_Data supplied_.

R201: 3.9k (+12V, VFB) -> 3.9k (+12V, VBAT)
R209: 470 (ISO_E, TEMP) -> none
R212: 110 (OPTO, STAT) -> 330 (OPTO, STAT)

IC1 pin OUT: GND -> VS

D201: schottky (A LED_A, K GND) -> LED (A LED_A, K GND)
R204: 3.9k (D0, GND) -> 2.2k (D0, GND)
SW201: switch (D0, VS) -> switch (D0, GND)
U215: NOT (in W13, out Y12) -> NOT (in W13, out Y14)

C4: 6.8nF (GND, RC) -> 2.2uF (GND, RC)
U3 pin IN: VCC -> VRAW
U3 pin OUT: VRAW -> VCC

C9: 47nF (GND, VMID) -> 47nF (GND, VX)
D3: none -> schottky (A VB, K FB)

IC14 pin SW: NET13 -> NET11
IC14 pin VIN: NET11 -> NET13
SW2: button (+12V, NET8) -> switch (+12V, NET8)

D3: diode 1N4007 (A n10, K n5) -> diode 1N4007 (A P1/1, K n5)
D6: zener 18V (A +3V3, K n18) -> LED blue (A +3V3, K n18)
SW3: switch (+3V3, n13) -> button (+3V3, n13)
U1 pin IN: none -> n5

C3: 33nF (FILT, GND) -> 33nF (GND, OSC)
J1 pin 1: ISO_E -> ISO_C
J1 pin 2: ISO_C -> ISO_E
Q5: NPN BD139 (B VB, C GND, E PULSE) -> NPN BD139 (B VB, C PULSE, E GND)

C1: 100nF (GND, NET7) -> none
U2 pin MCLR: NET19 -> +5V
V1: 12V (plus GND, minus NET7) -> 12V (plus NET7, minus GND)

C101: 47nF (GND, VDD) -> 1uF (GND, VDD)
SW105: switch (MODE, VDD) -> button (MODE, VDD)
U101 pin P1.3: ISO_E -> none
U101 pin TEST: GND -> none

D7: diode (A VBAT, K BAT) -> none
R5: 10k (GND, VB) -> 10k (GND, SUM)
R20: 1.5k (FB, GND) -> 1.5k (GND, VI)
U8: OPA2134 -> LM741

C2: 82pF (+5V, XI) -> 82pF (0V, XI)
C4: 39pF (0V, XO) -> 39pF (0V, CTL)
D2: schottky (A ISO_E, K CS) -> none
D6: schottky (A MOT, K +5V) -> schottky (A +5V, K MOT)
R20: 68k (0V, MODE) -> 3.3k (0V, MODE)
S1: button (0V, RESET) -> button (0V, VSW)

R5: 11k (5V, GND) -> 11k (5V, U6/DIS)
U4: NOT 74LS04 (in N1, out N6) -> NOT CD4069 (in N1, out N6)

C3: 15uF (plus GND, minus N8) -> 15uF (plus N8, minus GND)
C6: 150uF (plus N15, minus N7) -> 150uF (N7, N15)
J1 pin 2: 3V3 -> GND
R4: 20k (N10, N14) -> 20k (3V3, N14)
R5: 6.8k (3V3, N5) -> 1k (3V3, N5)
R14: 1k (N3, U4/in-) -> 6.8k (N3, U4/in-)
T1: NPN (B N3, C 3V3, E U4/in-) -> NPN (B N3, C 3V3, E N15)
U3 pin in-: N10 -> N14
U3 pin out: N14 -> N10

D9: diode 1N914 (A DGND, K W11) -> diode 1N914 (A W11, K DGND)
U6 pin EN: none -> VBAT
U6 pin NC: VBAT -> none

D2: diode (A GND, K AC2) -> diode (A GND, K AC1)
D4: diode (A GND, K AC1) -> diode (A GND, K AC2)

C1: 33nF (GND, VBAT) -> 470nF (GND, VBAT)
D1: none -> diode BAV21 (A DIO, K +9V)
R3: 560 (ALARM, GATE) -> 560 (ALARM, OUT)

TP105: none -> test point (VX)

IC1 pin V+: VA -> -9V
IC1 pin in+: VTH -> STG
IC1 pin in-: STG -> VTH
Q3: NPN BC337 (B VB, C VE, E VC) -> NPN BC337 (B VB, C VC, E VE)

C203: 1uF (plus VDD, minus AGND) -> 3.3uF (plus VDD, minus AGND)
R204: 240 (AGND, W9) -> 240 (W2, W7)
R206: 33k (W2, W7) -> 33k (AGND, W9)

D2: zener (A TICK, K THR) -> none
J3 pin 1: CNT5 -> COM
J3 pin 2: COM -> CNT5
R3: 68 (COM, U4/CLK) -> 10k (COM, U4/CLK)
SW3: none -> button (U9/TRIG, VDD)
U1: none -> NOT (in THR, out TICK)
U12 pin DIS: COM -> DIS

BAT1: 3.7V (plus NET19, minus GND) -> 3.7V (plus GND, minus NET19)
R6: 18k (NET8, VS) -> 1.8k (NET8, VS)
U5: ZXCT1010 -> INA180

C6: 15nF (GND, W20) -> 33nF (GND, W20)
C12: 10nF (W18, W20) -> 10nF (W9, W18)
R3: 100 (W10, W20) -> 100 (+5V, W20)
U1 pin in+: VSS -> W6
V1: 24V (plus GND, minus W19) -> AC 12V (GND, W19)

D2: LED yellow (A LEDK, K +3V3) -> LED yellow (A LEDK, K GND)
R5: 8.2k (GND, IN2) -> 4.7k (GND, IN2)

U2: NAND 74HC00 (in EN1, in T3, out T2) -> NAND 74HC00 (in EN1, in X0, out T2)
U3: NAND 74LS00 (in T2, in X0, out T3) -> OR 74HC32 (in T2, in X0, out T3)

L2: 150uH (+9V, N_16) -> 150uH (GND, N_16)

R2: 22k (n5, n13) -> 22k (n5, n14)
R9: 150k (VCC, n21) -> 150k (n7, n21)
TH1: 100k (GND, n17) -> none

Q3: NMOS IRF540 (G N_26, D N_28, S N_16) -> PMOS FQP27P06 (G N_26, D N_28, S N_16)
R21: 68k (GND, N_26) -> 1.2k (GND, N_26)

_What is required_.
In the records above, count the lines that contain the word "plus" and state only that count.

_Exercise result_.
6